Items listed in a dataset
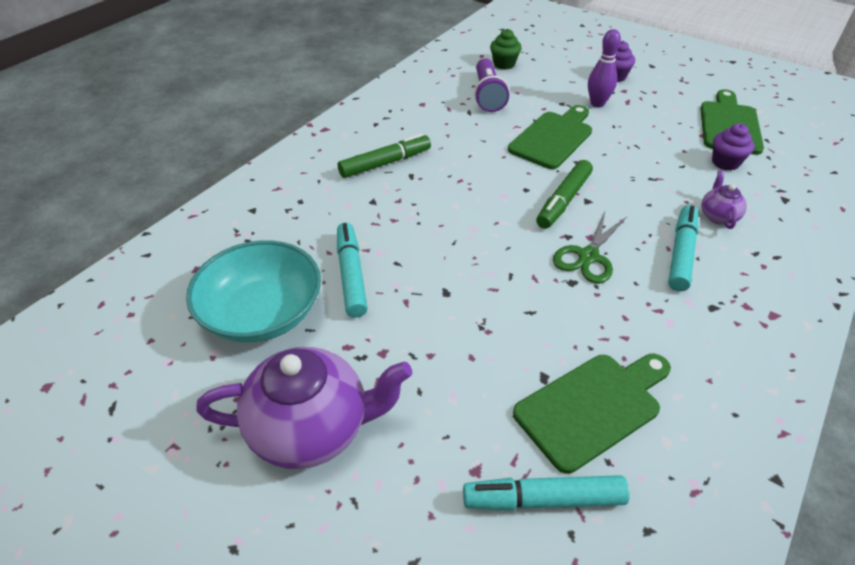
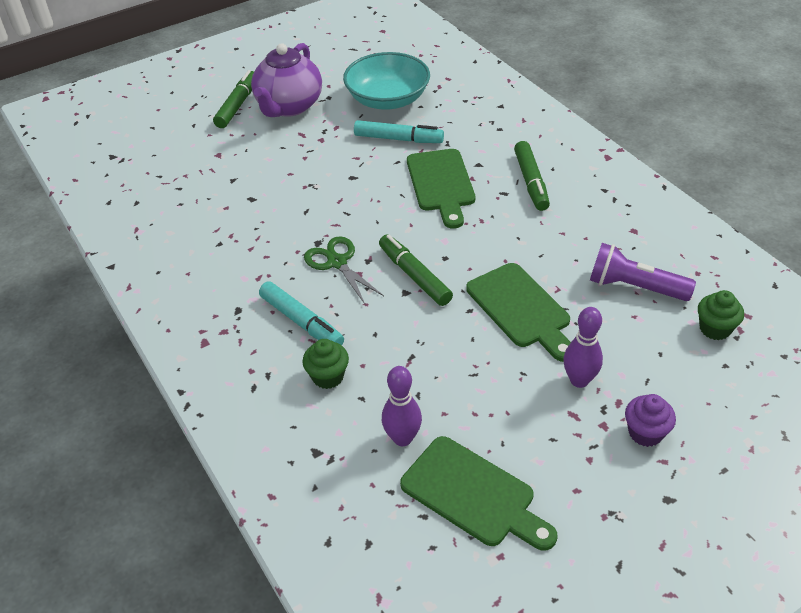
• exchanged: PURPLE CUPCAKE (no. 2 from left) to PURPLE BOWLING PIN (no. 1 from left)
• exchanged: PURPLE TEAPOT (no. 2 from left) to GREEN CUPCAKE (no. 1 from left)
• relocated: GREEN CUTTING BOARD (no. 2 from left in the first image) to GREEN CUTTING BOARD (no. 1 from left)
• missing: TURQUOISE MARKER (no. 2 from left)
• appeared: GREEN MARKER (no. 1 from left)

*Task prompt:* All lines carrying the word "exchanged" must be copied from the data above.

*Your solution:*
• exchanged: PURPLE CUPCAKE (no. 2 from left) to PURPLE BOWLING PIN (no. 1 from left)
• exchanged: PURPLE TEAPOT (no. 2 from left) to GREEN CUPCAKE (no. 1 from left)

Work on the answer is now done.